### HOW TO COMPLETE THIS TASK
Wherever the string "rotated" appears in the records, return the line that holds it.

....

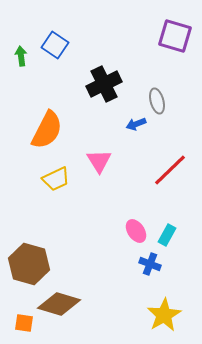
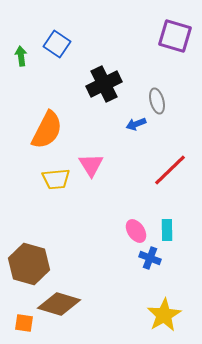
blue square: moved 2 px right, 1 px up
pink triangle: moved 8 px left, 4 px down
yellow trapezoid: rotated 20 degrees clockwise
cyan rectangle: moved 5 px up; rotated 30 degrees counterclockwise
blue cross: moved 6 px up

....

### WRITTEN ANSWER
yellow trapezoid: rotated 20 degrees clockwise
cyan rectangle: moved 5 px up; rotated 30 degrees counterclockwise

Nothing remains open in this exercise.